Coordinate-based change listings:
══════
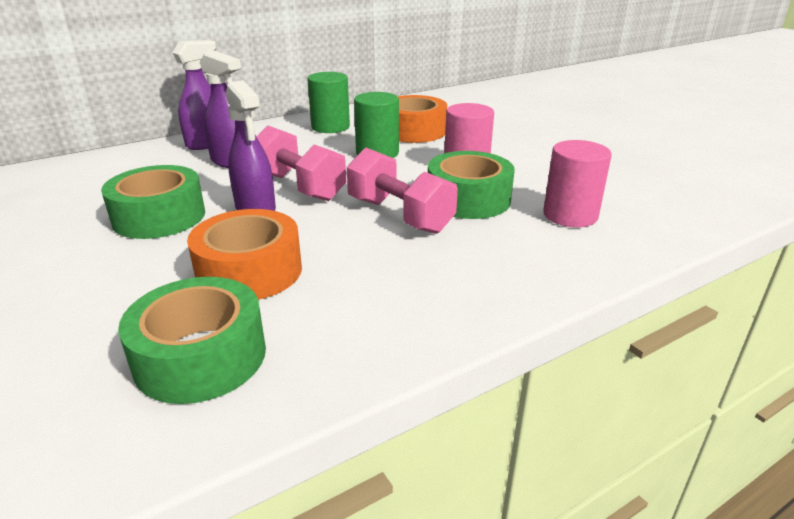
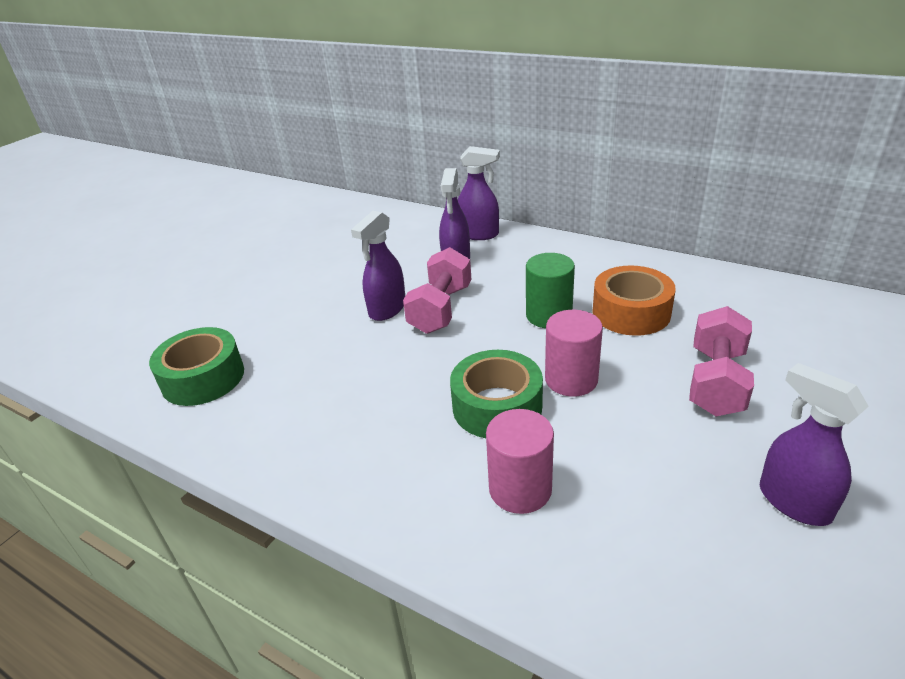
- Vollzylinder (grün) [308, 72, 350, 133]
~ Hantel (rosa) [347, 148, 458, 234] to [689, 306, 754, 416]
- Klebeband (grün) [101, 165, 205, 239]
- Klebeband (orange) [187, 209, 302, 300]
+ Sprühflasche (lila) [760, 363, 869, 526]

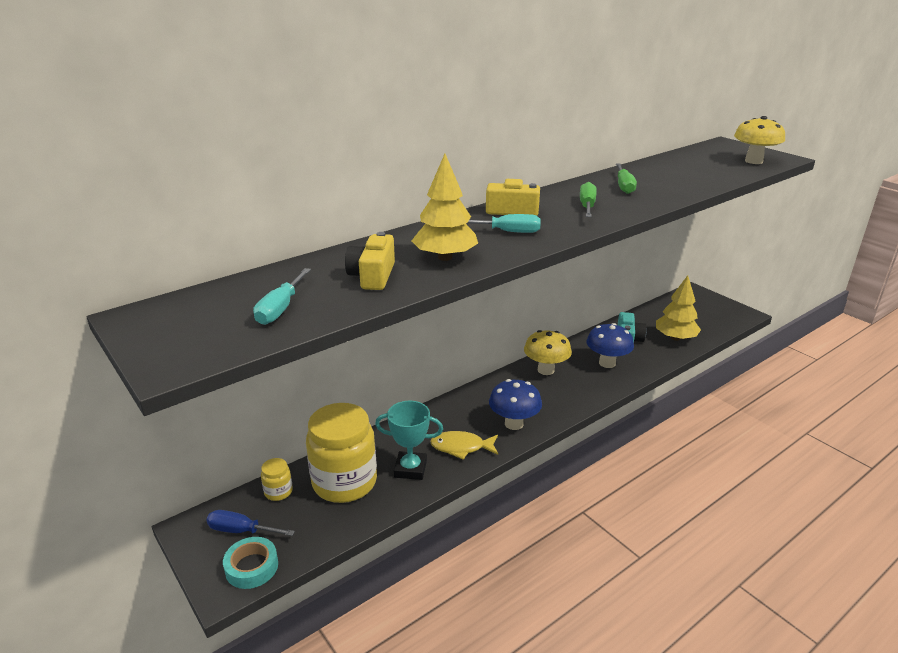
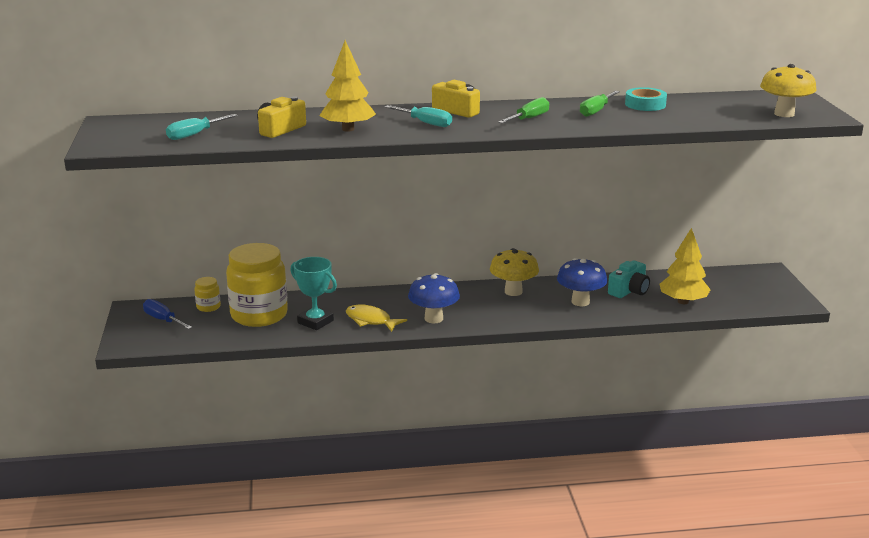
~ Klebeband (türkis) [223, 537, 278, 589] to [625, 87, 667, 111]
══════
## What to produce
The entries above are to be repeated exactly, except for any pictures.

## Your solution
- Vollzylinder (grün) [308, 72, 350, 133]
~ Hantel (rosa) [347, 148, 458, 234] to [689, 306, 754, 416]
- Klebeband (grün) [101, 165, 205, 239]
- Klebeband (orange) [187, 209, 302, 300]
+ Sprühflasche (lila) [760, 363, 869, 526]

~ Klebeband (türkis) [223, 537, 278, 589] to [625, 87, 667, 111]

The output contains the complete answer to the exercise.